**Source material**.
★ ★ ★ ★ ★ ★ ★
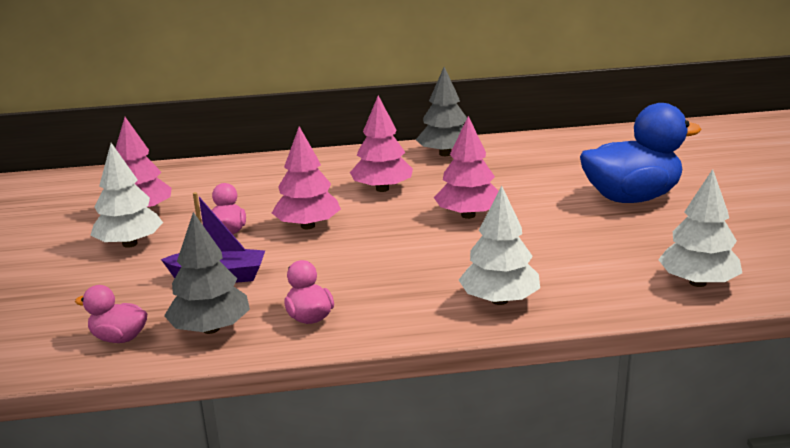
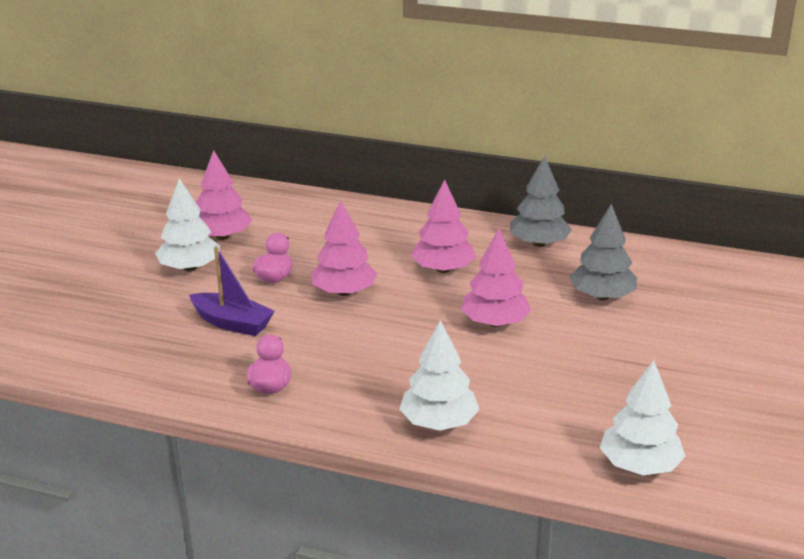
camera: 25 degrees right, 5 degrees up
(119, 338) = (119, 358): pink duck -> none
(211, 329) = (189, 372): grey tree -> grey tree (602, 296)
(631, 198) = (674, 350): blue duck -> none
★ ★ ★ ★ ★ ★ ★
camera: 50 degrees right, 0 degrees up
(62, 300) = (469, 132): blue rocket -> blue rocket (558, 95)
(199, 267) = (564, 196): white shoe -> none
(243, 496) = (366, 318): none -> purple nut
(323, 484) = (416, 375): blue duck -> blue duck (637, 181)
★ ★ ★ ★ ★ ★ ★
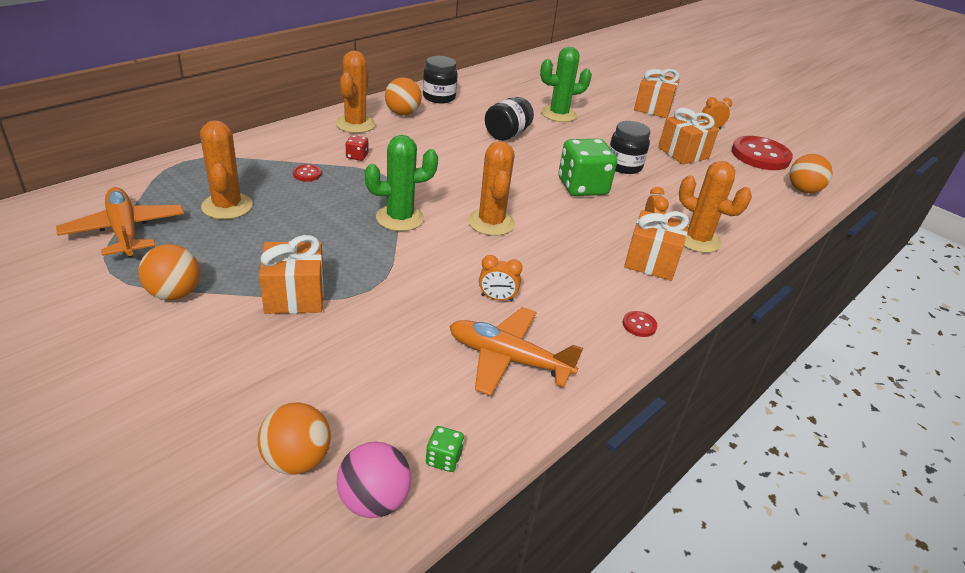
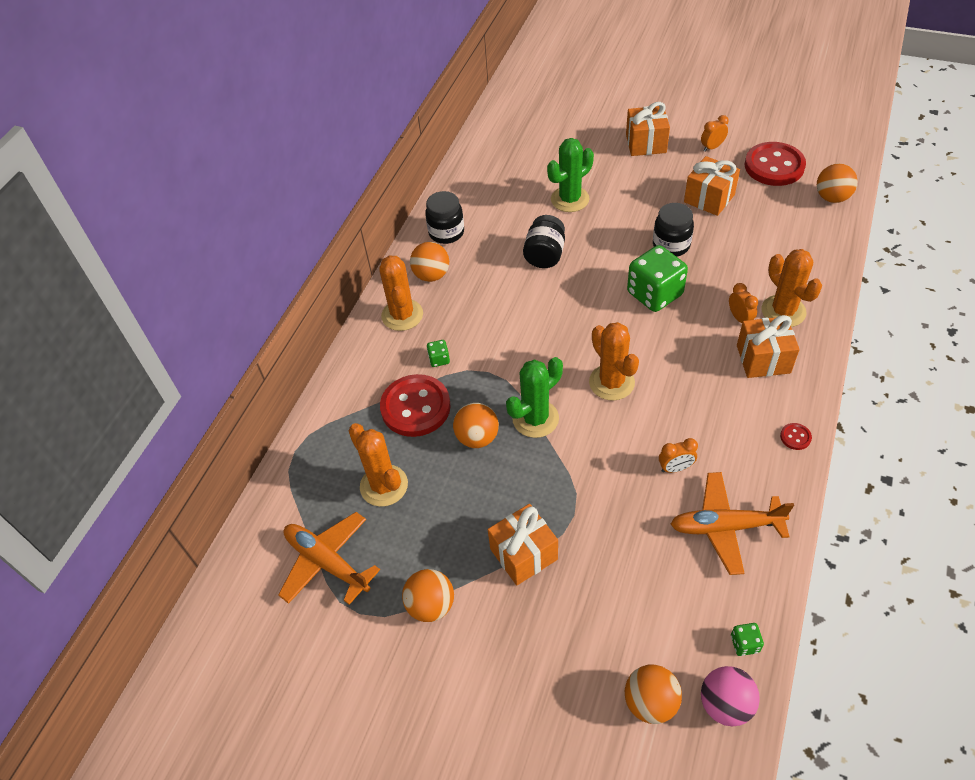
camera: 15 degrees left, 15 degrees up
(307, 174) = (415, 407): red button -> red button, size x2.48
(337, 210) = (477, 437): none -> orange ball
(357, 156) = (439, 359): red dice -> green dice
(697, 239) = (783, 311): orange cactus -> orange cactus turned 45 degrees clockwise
★ ★ ★ ★ ★ ★ ★
Would you retype exactly the lines above, from the line with "(243, 496) = (366, 318): none -> purple nut" to the line with "(323, 484) = (416, 375): blue", with both end lines kept and nothing more?

**Task solution**.
(243, 496) = (366, 318): none -> purple nut
(323, 484) = (416, 375): blue duck -> blue duck (637, 181)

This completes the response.